Exercise:
Identify and pull out each line of the entries in which "green" occurs.

Provided records:
================

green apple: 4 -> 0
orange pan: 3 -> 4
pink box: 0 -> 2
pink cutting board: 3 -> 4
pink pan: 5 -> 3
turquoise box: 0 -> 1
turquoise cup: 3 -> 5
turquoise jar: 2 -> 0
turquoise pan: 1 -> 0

================

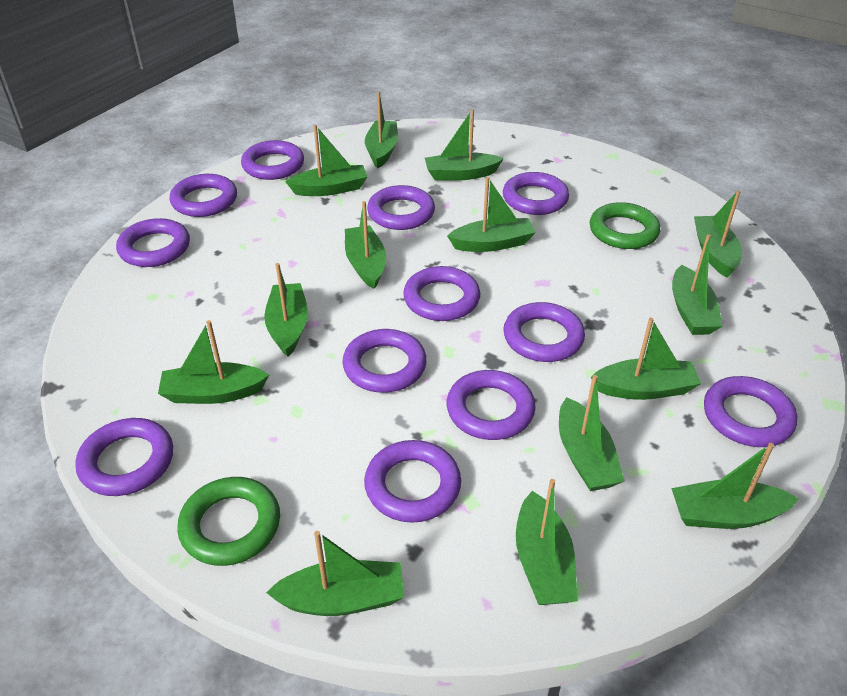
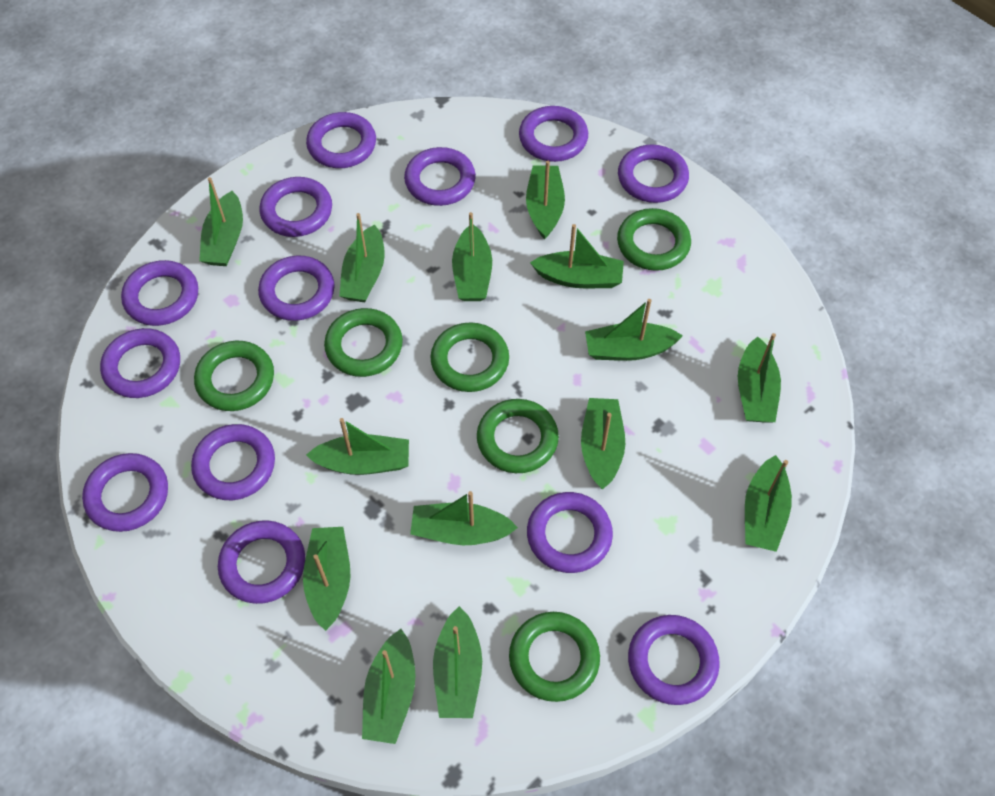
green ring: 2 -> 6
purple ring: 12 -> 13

================

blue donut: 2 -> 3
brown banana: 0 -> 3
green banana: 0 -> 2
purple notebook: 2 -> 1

================

Task solution:
green apple: 4 -> 0
green ring: 2 -> 6
green banana: 0 -> 2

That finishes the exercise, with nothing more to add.